■ **ABOUT THIS TASK**
In the data below, reproduce the stretch from the line containing "No, brown wooden" through the line containing "Based on the photo, what's", swapping "coffee table" for "tea table" and leaving everything else unchanged.

■ ■ ■ ■ ■

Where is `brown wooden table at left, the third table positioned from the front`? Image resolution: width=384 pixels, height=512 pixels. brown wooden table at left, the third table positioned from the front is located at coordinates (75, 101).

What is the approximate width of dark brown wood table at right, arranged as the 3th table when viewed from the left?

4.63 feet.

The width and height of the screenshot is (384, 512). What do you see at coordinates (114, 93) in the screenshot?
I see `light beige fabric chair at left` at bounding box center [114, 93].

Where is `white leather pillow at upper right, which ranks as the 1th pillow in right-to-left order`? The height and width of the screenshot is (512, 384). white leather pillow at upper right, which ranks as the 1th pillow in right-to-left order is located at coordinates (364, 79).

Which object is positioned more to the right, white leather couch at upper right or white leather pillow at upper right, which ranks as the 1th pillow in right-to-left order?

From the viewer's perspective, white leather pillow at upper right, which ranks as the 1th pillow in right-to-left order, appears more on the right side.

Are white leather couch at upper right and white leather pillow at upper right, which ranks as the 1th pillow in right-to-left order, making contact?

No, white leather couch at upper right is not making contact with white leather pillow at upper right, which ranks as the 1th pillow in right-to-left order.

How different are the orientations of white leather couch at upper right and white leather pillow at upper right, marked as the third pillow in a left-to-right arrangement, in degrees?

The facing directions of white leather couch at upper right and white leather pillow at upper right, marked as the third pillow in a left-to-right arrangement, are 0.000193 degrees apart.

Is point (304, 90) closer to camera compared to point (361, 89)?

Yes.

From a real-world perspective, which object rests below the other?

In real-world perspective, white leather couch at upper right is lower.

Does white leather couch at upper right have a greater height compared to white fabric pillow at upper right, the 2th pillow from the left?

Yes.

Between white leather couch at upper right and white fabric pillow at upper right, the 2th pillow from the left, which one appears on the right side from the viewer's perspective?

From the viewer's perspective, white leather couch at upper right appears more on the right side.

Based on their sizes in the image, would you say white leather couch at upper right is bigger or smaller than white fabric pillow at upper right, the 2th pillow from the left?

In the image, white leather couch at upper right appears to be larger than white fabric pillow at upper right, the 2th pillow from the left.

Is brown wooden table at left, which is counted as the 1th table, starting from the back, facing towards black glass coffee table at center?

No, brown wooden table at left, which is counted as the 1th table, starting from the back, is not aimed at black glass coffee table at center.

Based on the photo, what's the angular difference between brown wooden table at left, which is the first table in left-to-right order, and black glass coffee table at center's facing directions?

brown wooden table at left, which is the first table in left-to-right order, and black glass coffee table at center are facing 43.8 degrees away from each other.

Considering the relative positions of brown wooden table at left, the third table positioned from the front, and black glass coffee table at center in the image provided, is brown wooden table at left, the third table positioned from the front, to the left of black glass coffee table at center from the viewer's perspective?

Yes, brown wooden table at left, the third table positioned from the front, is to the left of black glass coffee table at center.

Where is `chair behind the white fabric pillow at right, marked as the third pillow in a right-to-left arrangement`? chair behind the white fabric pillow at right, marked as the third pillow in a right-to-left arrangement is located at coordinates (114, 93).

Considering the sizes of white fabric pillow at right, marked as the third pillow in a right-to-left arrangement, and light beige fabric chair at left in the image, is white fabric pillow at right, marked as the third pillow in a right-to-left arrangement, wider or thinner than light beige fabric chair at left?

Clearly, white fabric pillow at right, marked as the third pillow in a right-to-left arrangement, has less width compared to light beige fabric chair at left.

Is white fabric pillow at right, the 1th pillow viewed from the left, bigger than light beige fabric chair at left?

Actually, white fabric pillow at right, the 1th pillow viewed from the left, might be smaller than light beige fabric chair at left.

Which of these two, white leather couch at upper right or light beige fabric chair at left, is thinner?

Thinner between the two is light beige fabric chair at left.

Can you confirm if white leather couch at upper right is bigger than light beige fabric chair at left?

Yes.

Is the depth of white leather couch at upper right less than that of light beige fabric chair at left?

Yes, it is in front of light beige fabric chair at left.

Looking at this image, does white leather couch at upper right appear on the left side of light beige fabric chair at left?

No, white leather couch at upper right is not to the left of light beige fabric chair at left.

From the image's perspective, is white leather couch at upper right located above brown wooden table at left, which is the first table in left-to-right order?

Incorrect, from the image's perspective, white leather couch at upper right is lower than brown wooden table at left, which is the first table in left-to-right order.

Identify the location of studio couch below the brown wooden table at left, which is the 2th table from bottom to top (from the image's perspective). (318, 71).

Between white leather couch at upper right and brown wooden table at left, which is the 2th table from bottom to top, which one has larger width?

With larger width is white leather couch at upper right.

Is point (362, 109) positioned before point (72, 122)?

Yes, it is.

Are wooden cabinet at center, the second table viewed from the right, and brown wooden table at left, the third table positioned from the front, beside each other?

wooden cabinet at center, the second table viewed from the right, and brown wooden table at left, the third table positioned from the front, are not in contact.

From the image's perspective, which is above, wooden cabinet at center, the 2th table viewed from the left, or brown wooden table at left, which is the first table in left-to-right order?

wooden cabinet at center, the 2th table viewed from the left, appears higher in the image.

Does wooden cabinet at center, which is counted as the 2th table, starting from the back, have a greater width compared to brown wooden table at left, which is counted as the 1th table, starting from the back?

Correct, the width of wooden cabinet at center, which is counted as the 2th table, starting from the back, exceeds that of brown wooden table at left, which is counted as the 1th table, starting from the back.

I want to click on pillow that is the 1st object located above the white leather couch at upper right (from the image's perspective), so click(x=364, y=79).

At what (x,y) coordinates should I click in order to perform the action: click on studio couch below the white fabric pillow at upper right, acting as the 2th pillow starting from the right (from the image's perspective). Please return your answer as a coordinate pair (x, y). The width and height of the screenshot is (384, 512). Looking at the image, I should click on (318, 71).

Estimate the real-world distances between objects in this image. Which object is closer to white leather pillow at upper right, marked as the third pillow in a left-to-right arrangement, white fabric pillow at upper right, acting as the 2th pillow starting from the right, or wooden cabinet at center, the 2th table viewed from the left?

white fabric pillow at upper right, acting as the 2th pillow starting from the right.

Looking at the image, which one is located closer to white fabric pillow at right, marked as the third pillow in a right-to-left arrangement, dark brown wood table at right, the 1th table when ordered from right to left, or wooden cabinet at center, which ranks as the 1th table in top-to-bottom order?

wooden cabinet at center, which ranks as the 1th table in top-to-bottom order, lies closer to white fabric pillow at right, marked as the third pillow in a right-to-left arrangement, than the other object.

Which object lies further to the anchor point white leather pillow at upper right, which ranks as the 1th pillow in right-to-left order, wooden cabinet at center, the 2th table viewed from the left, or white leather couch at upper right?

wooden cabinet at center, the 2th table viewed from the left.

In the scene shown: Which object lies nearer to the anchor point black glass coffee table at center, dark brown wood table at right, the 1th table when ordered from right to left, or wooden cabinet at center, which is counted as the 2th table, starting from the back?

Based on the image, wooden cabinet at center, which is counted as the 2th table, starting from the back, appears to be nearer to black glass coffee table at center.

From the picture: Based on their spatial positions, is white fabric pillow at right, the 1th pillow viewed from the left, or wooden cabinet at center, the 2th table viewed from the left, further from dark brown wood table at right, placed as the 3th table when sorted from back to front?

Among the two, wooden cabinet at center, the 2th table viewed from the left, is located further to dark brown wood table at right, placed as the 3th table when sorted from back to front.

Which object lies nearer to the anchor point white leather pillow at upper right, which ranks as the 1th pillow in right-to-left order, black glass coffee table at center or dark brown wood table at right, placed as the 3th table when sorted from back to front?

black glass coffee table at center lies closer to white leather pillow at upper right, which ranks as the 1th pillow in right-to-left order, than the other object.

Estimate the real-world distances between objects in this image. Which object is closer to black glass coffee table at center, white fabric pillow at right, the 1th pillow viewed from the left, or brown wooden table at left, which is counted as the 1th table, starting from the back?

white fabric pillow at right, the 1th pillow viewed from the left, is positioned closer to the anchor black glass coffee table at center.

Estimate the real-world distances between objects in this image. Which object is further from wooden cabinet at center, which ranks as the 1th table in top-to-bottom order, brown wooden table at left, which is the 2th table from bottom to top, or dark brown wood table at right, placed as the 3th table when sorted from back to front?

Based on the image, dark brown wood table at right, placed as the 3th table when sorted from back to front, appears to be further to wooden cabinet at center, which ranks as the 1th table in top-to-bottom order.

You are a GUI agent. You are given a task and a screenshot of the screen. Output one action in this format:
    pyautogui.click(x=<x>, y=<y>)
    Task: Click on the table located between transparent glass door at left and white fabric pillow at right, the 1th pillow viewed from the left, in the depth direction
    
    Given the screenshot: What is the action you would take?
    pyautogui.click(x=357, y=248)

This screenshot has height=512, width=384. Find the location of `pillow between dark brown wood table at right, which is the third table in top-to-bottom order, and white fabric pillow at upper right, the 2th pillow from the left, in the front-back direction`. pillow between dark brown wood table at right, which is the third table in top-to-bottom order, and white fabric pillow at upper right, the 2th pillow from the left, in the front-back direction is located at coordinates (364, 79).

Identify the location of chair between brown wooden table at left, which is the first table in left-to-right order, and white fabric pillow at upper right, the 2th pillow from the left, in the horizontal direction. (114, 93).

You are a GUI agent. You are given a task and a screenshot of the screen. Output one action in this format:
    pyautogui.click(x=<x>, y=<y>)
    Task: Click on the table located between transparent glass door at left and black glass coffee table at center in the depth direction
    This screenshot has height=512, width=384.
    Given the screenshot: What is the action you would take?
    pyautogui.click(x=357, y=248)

■ ■ ■ ■ ■

■ **RESPONSE TO THIS TASK**
No, brown wooden table at left, which is counted as the 1th table, starting from the back, is not aimed at black glass tea table at center.

Based on the photo, what's the angular difference between brown wooden table at left, which is the first table in left-to-right order, and black glass tea table at center's facing directions?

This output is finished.